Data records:
##############################
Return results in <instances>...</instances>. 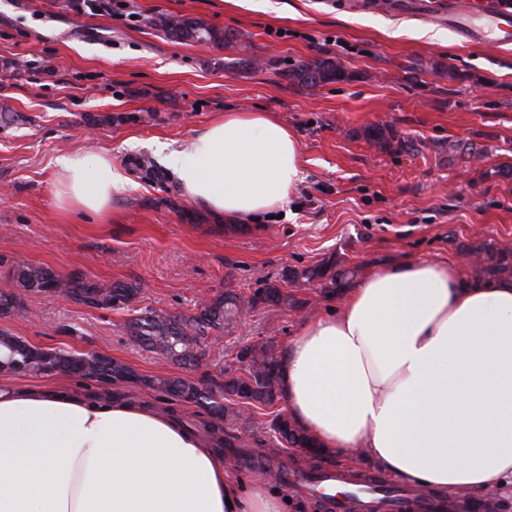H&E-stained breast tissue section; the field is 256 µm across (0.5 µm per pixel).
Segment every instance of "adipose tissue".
Returning a JSON list of instances; mask_svg holds the SVG:
<instances>
[{
  "label": "adipose tissue",
  "instance_id": "adipose-tissue-1",
  "mask_svg": "<svg viewBox=\"0 0 512 512\" xmlns=\"http://www.w3.org/2000/svg\"><path fill=\"white\" fill-rule=\"evenodd\" d=\"M166 165L197 208L232 224L285 209L296 133L270 112H228ZM61 209L107 215L129 178L110 159L57 160ZM281 391L320 454L358 448L414 489L512 485V276L458 262L375 268L282 349ZM0 512H287L266 481L167 412L72 386L0 379Z\"/></svg>",
  "mask_w": 512,
  "mask_h": 512
}]
</instances>
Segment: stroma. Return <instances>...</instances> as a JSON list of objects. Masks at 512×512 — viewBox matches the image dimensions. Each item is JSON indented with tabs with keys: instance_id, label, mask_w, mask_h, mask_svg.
<instances>
[{
	"instance_id": "stroma-1",
	"label": "stroma",
	"mask_w": 512,
	"mask_h": 512,
	"mask_svg": "<svg viewBox=\"0 0 512 512\" xmlns=\"http://www.w3.org/2000/svg\"><path fill=\"white\" fill-rule=\"evenodd\" d=\"M83 10L79 0H0V281L18 264L138 288L134 308L100 309L25 296L0 330L40 349L97 353L140 376L208 387L246 344L281 351L338 289L288 282L289 270L331 259L367 269L458 260L482 242L512 249V46H461L445 27L352 13L336 0H127ZM174 14L240 33L237 48L169 39L153 21ZM266 60L257 70L239 59ZM335 58L342 79L309 89L283 76ZM227 112H270L297 134L301 179L283 217L229 226L180 191L159 144L189 150ZM374 126L395 137L379 151ZM483 151L481 161L470 150ZM107 155L130 179L115 217L60 211L57 159ZM285 301L260 303L247 327L207 337L182 364L138 344L136 310L181 317L226 291L250 300L266 283ZM283 401L242 406L248 449L269 439Z\"/></svg>"
}]
</instances>
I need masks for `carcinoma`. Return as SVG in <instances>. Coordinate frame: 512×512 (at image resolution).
Wrapping results in <instances>:
<instances>
[{
  "label": "carcinoma",
  "mask_w": 512,
  "mask_h": 512,
  "mask_svg": "<svg viewBox=\"0 0 512 512\" xmlns=\"http://www.w3.org/2000/svg\"><path fill=\"white\" fill-rule=\"evenodd\" d=\"M154 24L167 37L178 41L211 43L226 49L236 47L240 39L238 33L223 32L202 20L173 14L158 17ZM341 76L342 70L336 62L326 58L301 62L284 73L285 78L308 88ZM472 253L478 257L479 271L485 275L512 274V250L480 244L472 249ZM349 274L350 270L329 263L293 270L287 279L294 283L324 279L333 286L345 280ZM17 286L34 294L60 295L105 309L129 307L135 303L138 295V289L125 285L102 288L78 276L62 277L45 268L19 265L14 276L4 280V286H0L1 310L19 306L20 299L14 292ZM279 300V286L270 284L256 291L251 306ZM241 313L238 298L228 292L204 305L198 315L187 319L147 309L130 321L129 328L131 336L149 350L186 363L204 355L200 351V339L213 331H224V324L235 322ZM236 359L246 365L245 376L237 375L234 369L227 368L222 382L203 389L186 378H142L125 363L96 353L75 355L65 350L32 348L20 338L0 330V372L17 374L20 368L25 367L30 373L52 376L80 365L88 380L110 385L117 382L140 384L173 400L204 406L208 409L210 420L203 425V431L208 436L218 437L217 446L223 449L243 447L233 427L237 411L224 404L226 396H236L264 406L273 405L281 396L278 364L268 346L258 343L244 345L237 352ZM271 428L277 444L283 447H308V436L290 418L276 415Z\"/></svg>",
  "instance_id": "obj_1"
}]
</instances>
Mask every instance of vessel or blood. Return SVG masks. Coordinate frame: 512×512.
Here are the masks:
<instances>
[{"instance_id":"vessel-or-blood-1","label":"vessel or blood","mask_w":512,"mask_h":512,"mask_svg":"<svg viewBox=\"0 0 512 512\" xmlns=\"http://www.w3.org/2000/svg\"><path fill=\"white\" fill-rule=\"evenodd\" d=\"M390 9L410 12L423 20L448 25L459 42L489 47L512 44V0H391ZM334 512H487L485 501L472 498L444 503L417 499L403 490H389L382 477L368 482L364 494L333 502Z\"/></svg>"}]
</instances>
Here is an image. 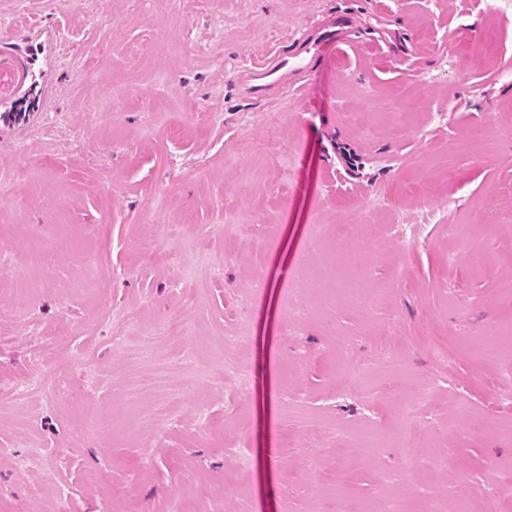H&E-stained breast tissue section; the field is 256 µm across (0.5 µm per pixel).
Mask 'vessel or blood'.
<instances>
[{"mask_svg": "<svg viewBox=\"0 0 512 512\" xmlns=\"http://www.w3.org/2000/svg\"><path fill=\"white\" fill-rule=\"evenodd\" d=\"M354 27L351 16H331L286 37L284 44L266 53L261 61L243 66L239 74L243 91L250 98L266 100L301 88L303 76L314 68L323 51L345 43Z\"/></svg>", "mask_w": 512, "mask_h": 512, "instance_id": "1", "label": "vessel or blood"}]
</instances>
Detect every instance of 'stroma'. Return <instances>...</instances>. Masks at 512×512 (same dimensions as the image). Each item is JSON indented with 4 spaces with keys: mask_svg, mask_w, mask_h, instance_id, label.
Returning <instances> with one entry per match:
<instances>
[{
    "mask_svg": "<svg viewBox=\"0 0 512 512\" xmlns=\"http://www.w3.org/2000/svg\"><path fill=\"white\" fill-rule=\"evenodd\" d=\"M343 13L353 43L301 93L241 95L246 61ZM2 50L37 62L43 93L23 122L0 121V389L62 362L85 401H0V512H512L501 0H0ZM412 182L428 195L402 197ZM354 207L368 220L341 239ZM293 224L280 285L305 315L278 308L263 353L260 284ZM35 249L46 266L28 265ZM356 282L377 303L353 301ZM174 313L197 371L163 342L140 354ZM239 335L246 349L227 345ZM239 358L243 391L225 372ZM268 374L262 484L253 398ZM146 377L156 389L135 393ZM410 399L408 471L394 432ZM33 448L43 464L27 465Z\"/></svg>",
    "mask_w": 512,
    "mask_h": 512,
    "instance_id": "obj_1",
    "label": "stroma"
}]
</instances>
##############################
From the line containing "Detect every instance" down to the final line of the data, write out every line exactly; both the first and last of these belong in your answer, and nothing else does.

Detect every instance of 'stroma'. Return <instances>...</instances>. Masks at 512×512 (same dimensions as the image). Each item is JSON indented with 4 spaces with keys: mask_svg, mask_w, mask_h, instance_id, label.
Returning <instances> with one entry per match:
<instances>
[{
    "mask_svg": "<svg viewBox=\"0 0 512 512\" xmlns=\"http://www.w3.org/2000/svg\"><path fill=\"white\" fill-rule=\"evenodd\" d=\"M343 13L353 43L301 93L241 95L246 61ZM2 50L37 62L43 93L23 122L0 121V389L62 362L85 401H0V512H512L501 0H0ZM412 182L428 195L402 197ZM354 207L368 220L341 239ZM293 224L280 285L305 315L278 308L263 353L260 284ZM35 249L46 266L28 265ZM356 282L377 303L353 301ZM174 313L197 371L163 342L140 354ZM239 335L246 349L227 345ZM239 358L243 391L225 372ZM268 374L262 484L253 398ZM146 377L156 389L135 393ZM410 399L408 471L394 432ZM33 448L43 464L27 465Z\"/></svg>",
    "mask_w": 512,
    "mask_h": 512,
    "instance_id": "obj_1",
    "label": "stroma"
}]
</instances>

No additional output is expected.